◆ **Task details**
When you reach the line containing "grey gift: 14 -> 12" in the records below, start copying exactly, and stop once you have copied the line containing "orange jar: 10 -> 13".

◆ **Stored data entries**
#####

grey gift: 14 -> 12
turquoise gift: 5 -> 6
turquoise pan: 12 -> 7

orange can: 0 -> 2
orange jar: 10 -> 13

#####

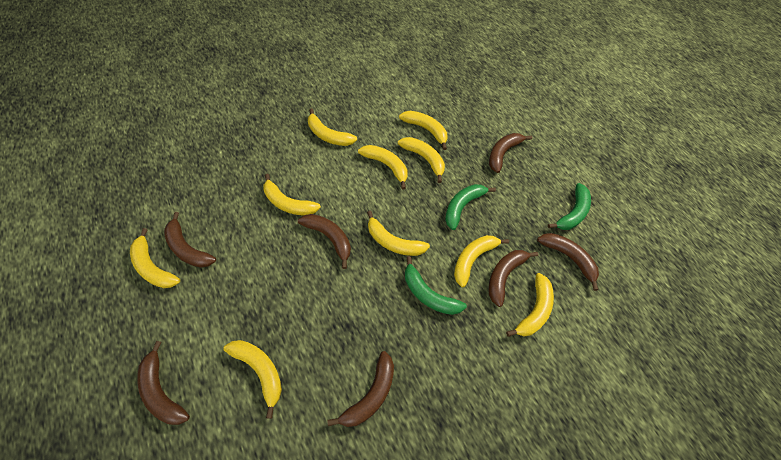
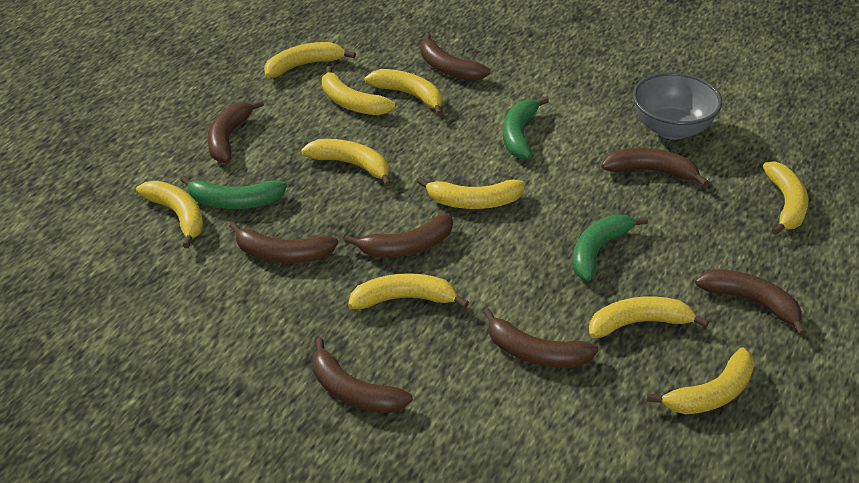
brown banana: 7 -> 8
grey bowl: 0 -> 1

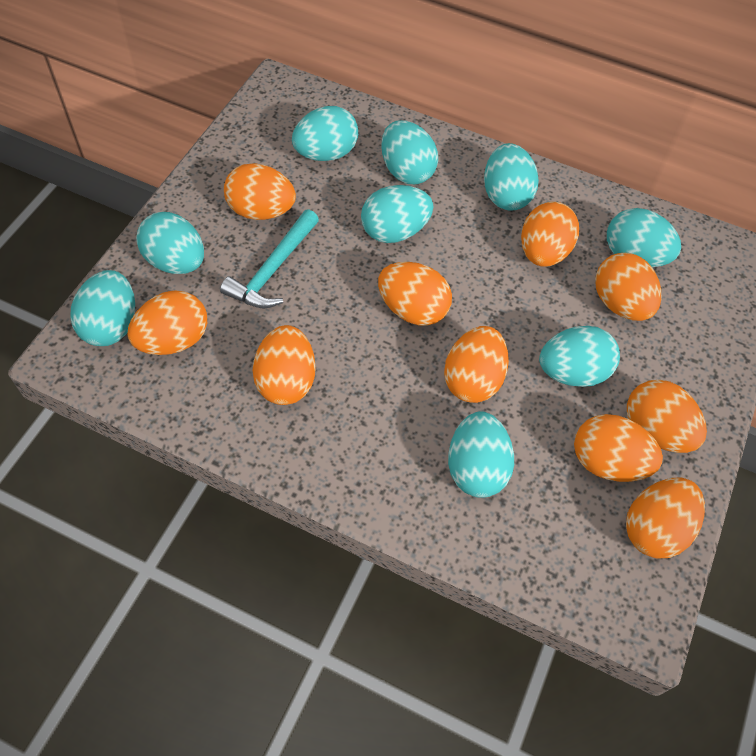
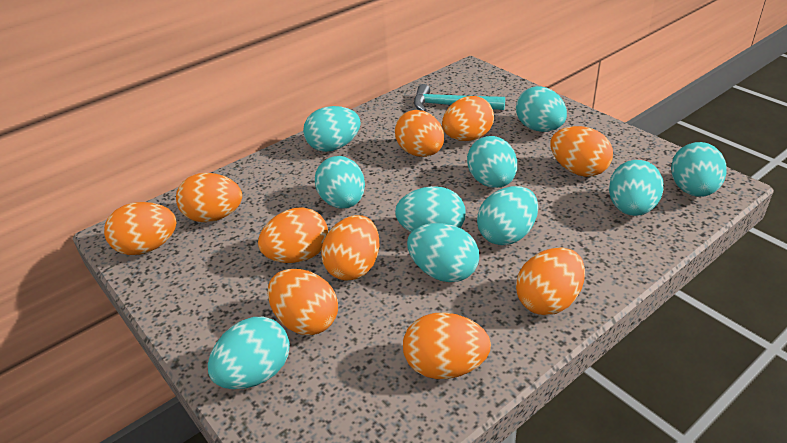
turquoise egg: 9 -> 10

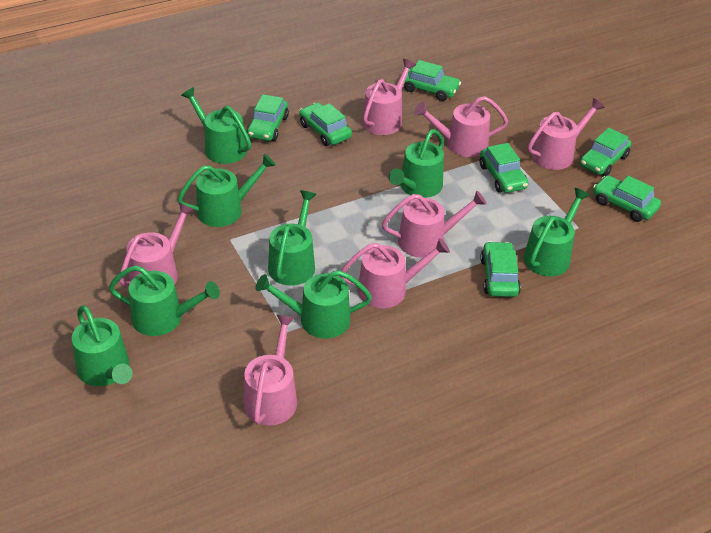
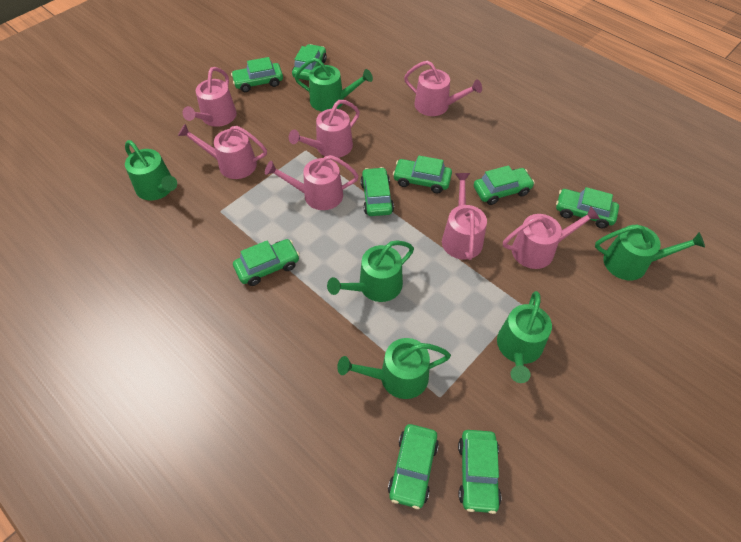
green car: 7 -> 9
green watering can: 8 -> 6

#####

◆ **Reply to the task**
grey gift: 14 -> 12
turquoise gift: 5 -> 6
turquoise pan: 12 -> 7

orange can: 0 -> 2
orange jar: 10 -> 13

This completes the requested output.